■ ISTRUZIONE
Riporta fedelmente, riga per riga, tutti i record che seguono. Lascia fuori le immagini.

• • •

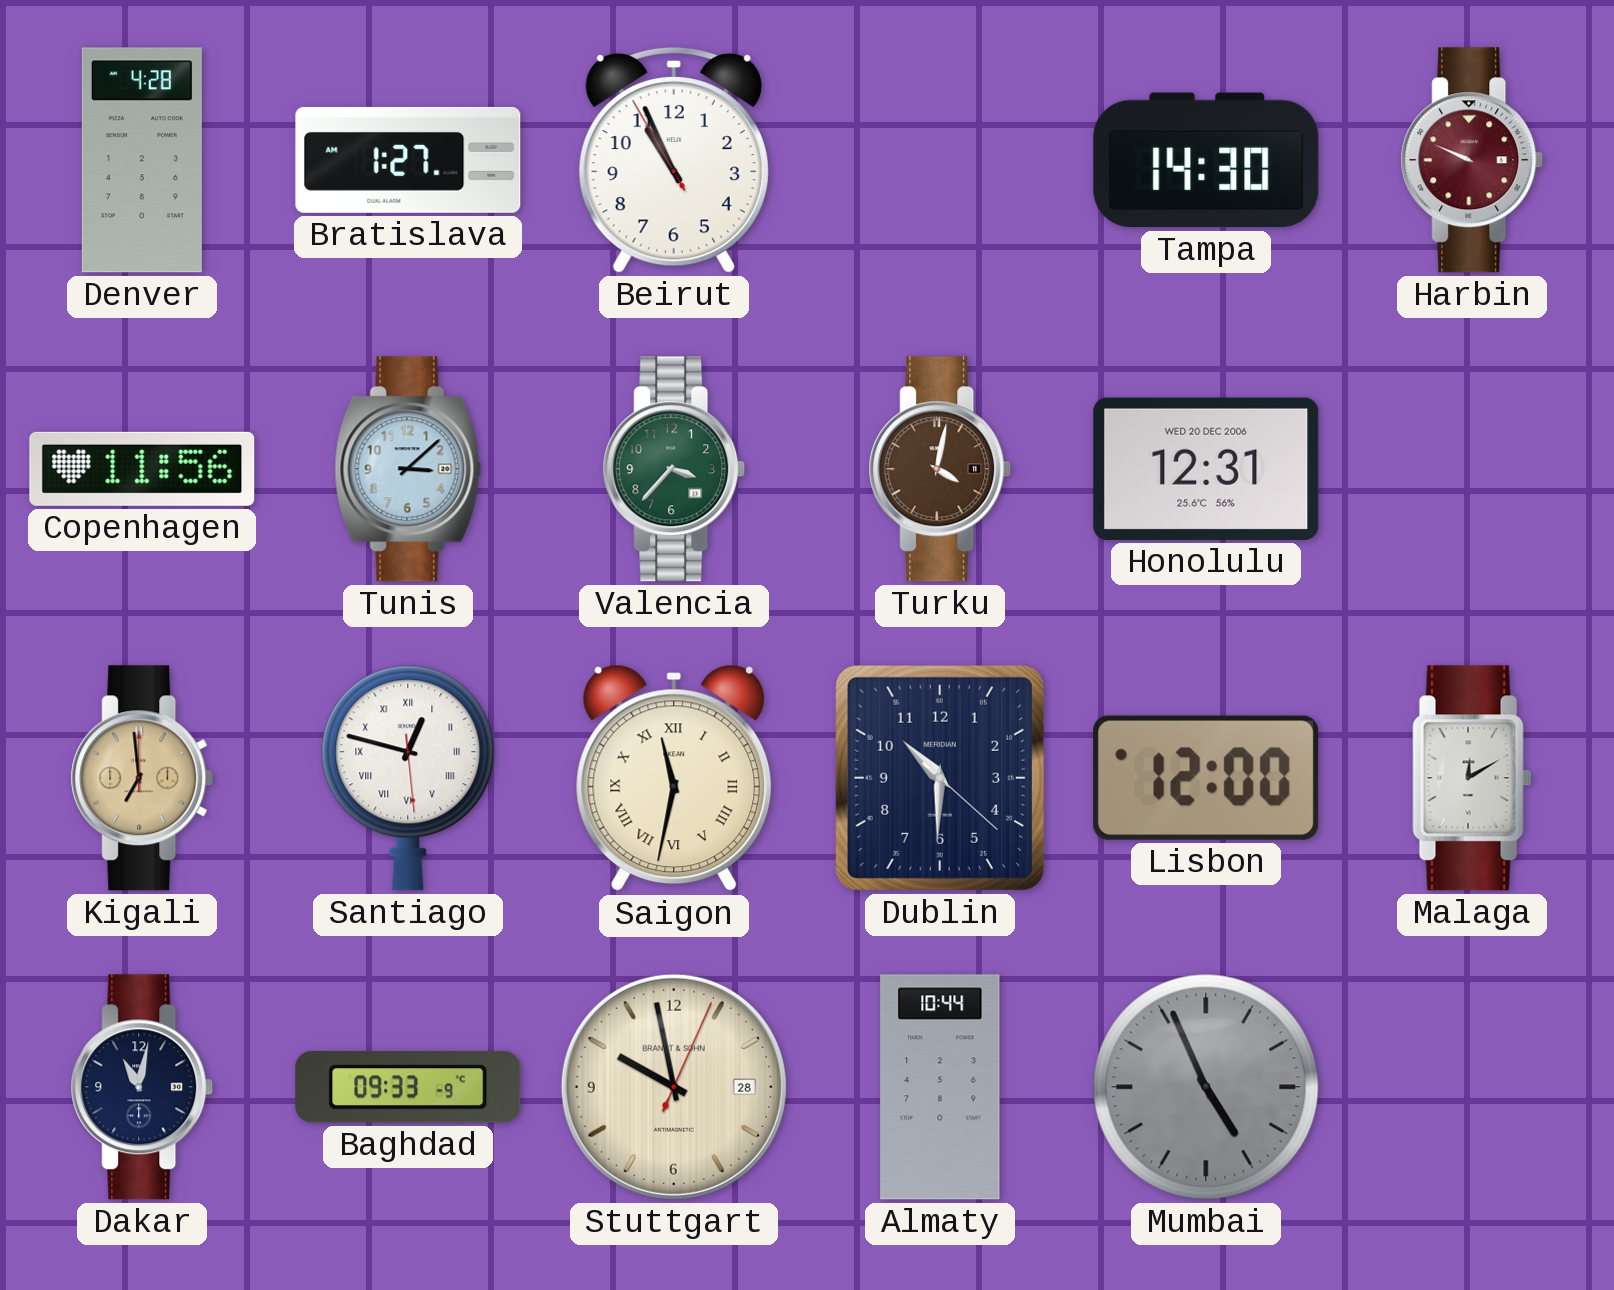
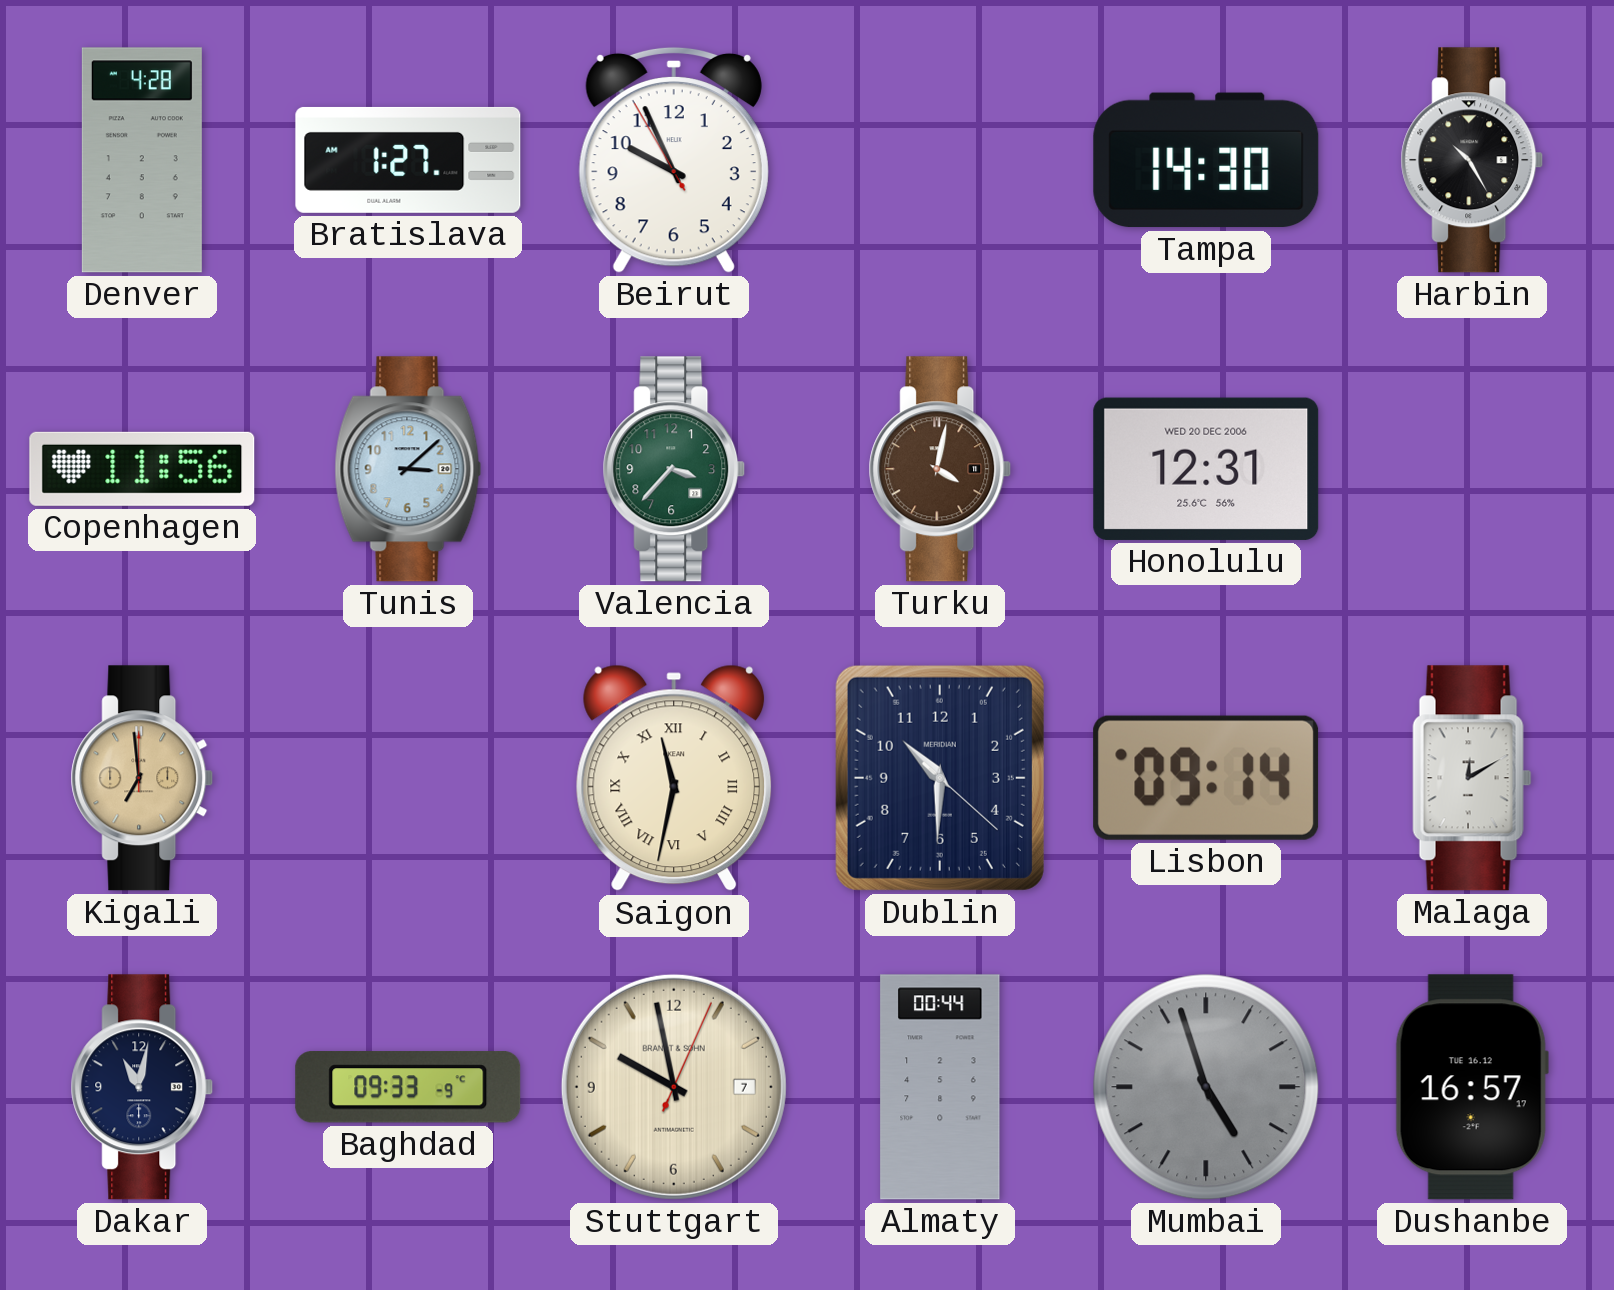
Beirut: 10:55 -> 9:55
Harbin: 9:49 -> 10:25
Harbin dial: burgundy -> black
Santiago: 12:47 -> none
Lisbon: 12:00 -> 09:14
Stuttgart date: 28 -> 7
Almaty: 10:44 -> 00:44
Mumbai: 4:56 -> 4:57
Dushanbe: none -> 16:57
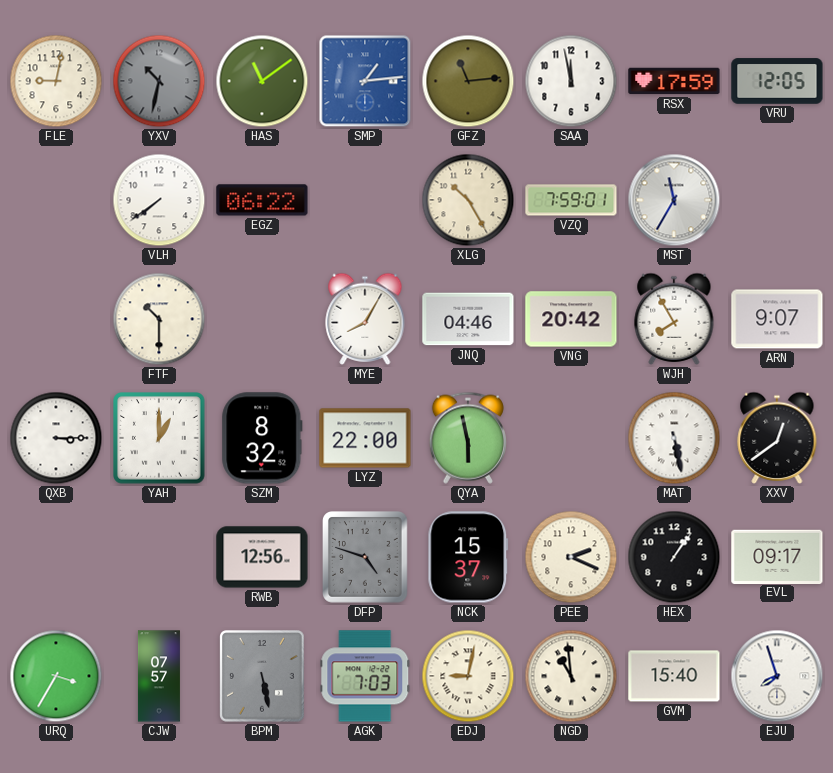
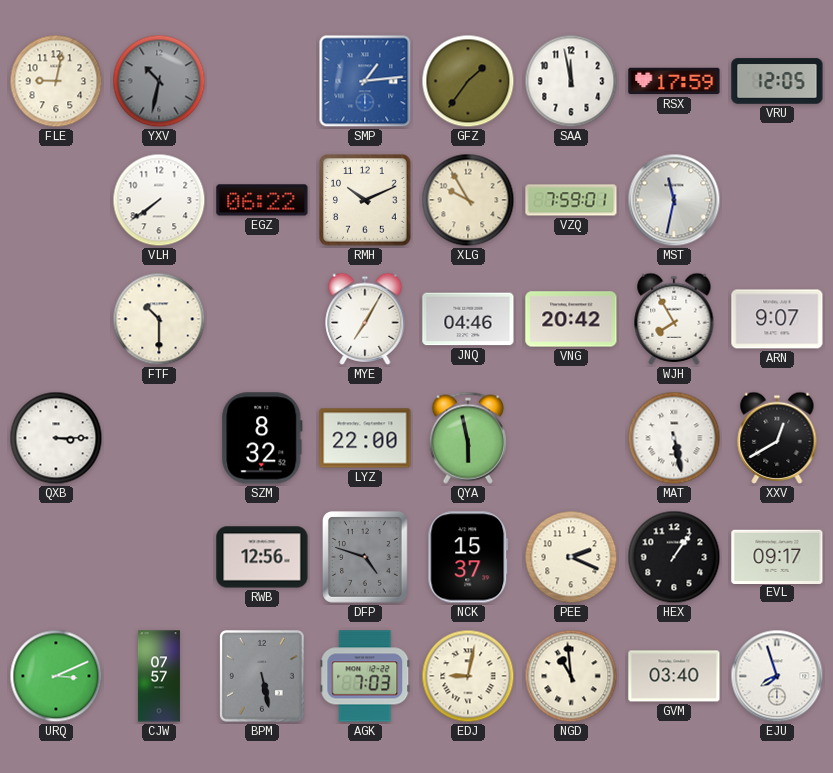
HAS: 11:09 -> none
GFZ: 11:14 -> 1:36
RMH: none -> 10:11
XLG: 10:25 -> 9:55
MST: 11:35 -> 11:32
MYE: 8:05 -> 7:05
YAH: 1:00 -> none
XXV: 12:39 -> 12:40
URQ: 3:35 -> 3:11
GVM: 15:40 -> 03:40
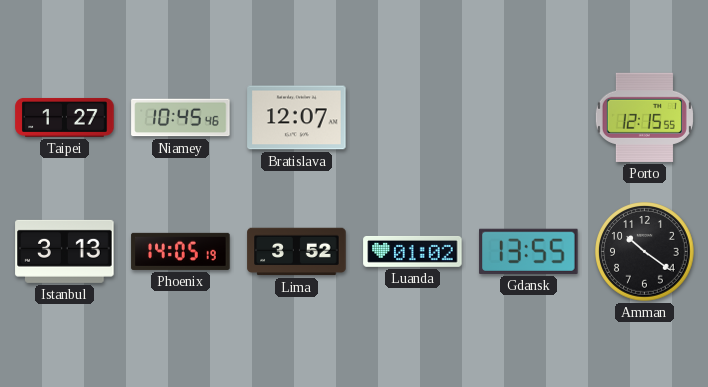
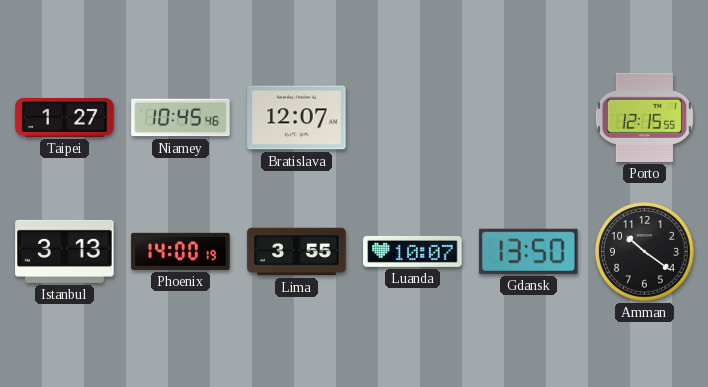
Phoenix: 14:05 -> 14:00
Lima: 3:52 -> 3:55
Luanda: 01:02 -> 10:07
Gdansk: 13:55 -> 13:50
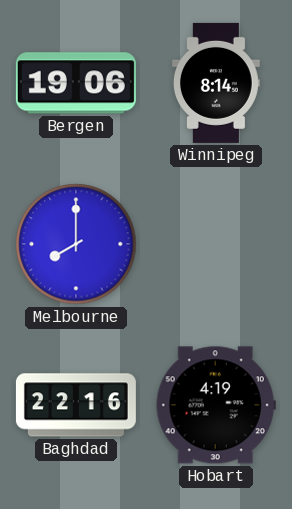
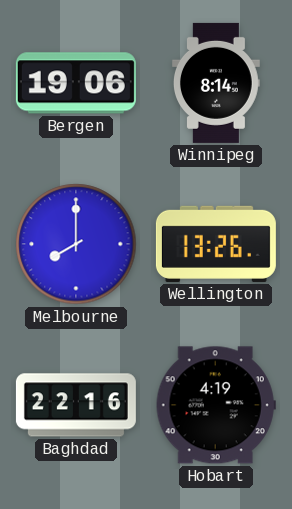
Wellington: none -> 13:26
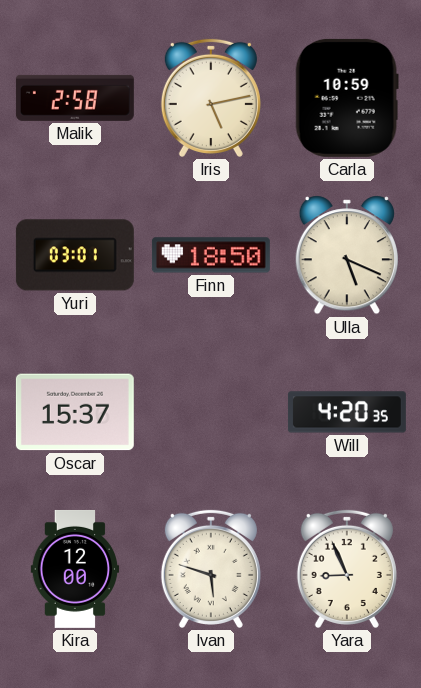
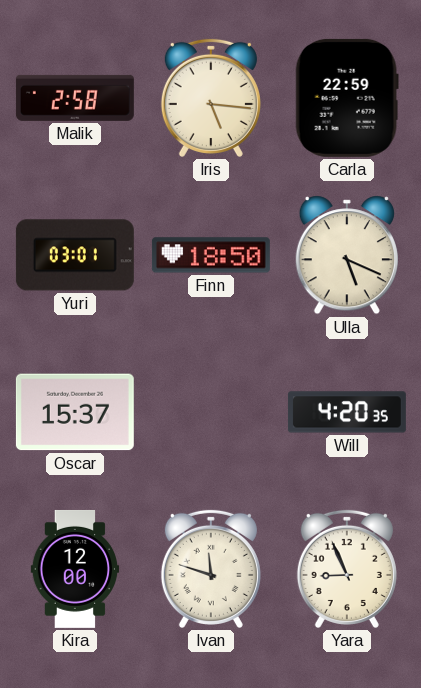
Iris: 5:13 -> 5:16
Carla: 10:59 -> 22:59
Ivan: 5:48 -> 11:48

• • •

■ RISPOSTA QUI SOTTO
Beirut: 10:55 -> 9:55
Harbin: 9:49 -> 10:25
Harbin dial: burgundy -> black
Santiago: 12:47 -> none
Lisbon: 12:00 -> 09:14
Stuttgart date: 28 -> 7
Almaty: 10:44 -> 00:44
Mumbai: 4:56 -> 4:57
Dushanbe: none -> 16:57
HAS: 11:09 -> none
GFZ: 11:14 -> 1:36
RMH: none -> 10:11
XLG: 10:25 -> 9:55
MST: 11:35 -> 11:32
MYE: 8:05 -> 7:05
YAH: 1:00 -> none
XXV: 12:39 -> 12:40
URQ: 3:35 -> 3:11
GVM: 15:40 -> 03:40
Phoenix: 14:05 -> 14:00
Lima: 3:52 -> 3:55
Luanda: 01:02 -> 10:07
Gdansk: 13:55 -> 13:50
Wellington: none -> 13:26
Iris: 5:13 -> 5:16
Carla: 10:59 -> 22:59
Ivan: 5:48 -> 11:48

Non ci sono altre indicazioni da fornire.